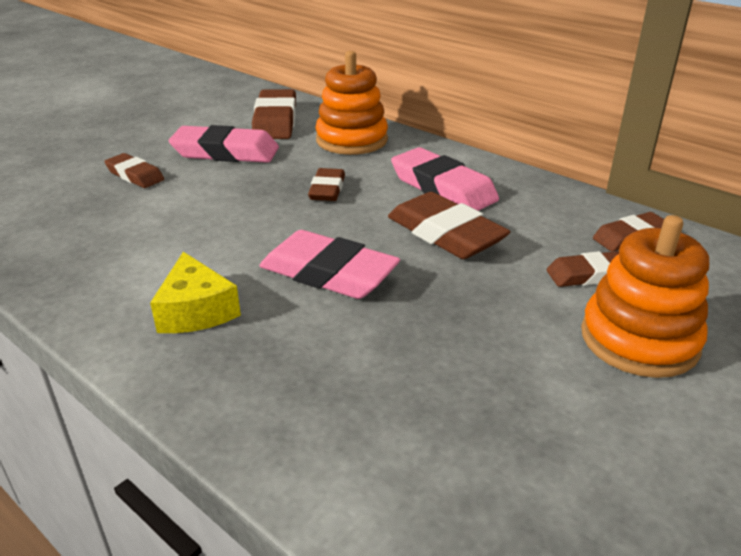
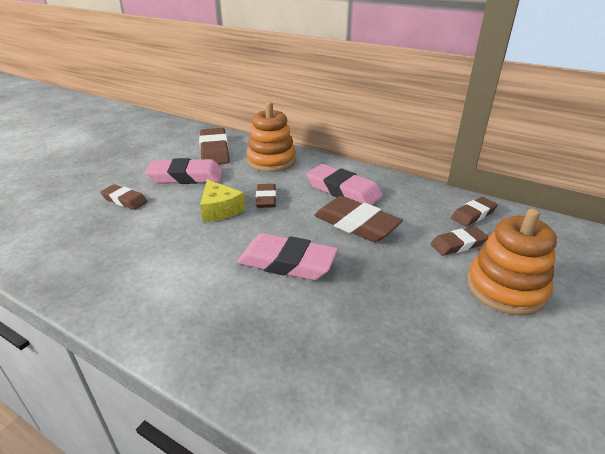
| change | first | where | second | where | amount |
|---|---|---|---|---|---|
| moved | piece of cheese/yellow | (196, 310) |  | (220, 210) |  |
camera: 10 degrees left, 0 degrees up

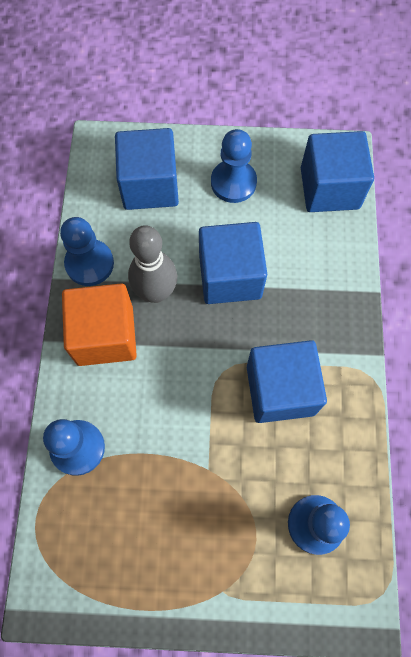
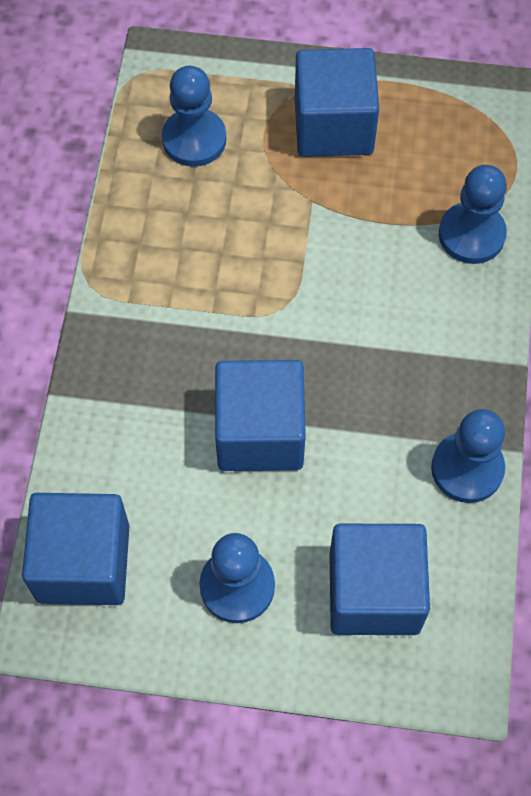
| change | first | where | second | where | amount |
|---|---|---|---|---|---|
| moved | block/blue | (280, 390) |  | (333, 126) |  |
| removed | block/bright orange | (105, 335) |  |  |  |
| removed | bowling pin/grey | (156, 292) |  |  |  |
camera: 175 degrees left, 5 degrees down

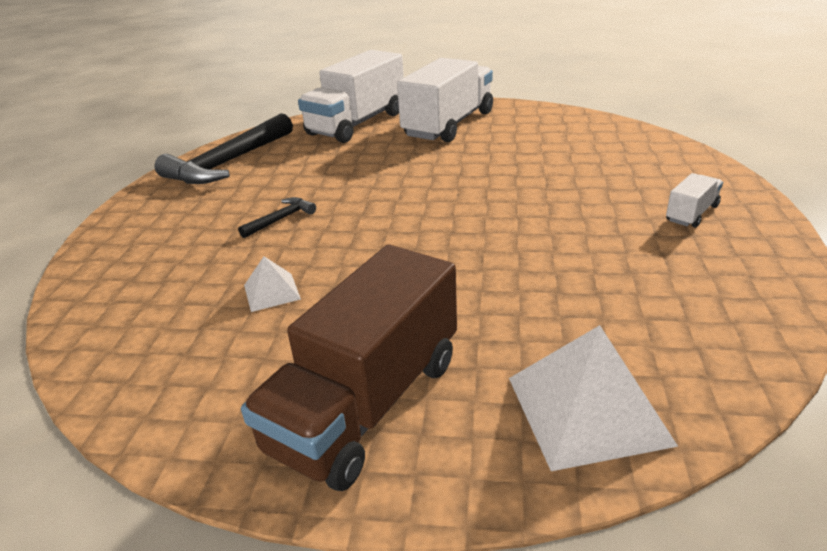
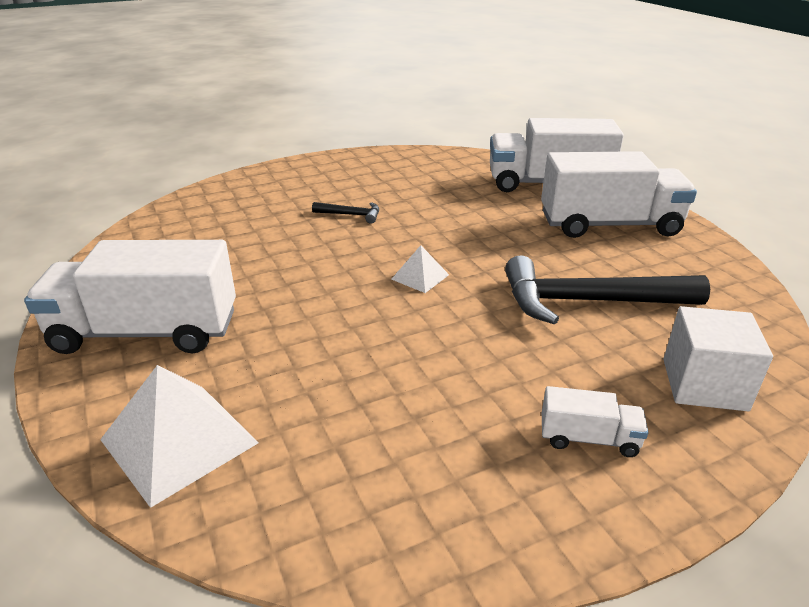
| change | first | where | second | where | amount |
|---|---|---|---|---|---|
| recoloured | truck/brown | (366, 403) | truck/snow-white | (146, 332) |  |
| moved | pyramid/snow-white | (271, 292) |  | (420, 277) |  |
| moved | claw hammer/ebony | (229, 162) |  | (589, 301) |  |
| added |  |  | block/snow-white | (704, 384) |  |
camera: 55 degrees right, 0 degrees up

=== What you are asked to do ===
Only one number is wanted: how many lines of the data above include the word "degrees".

=== Response box ===
3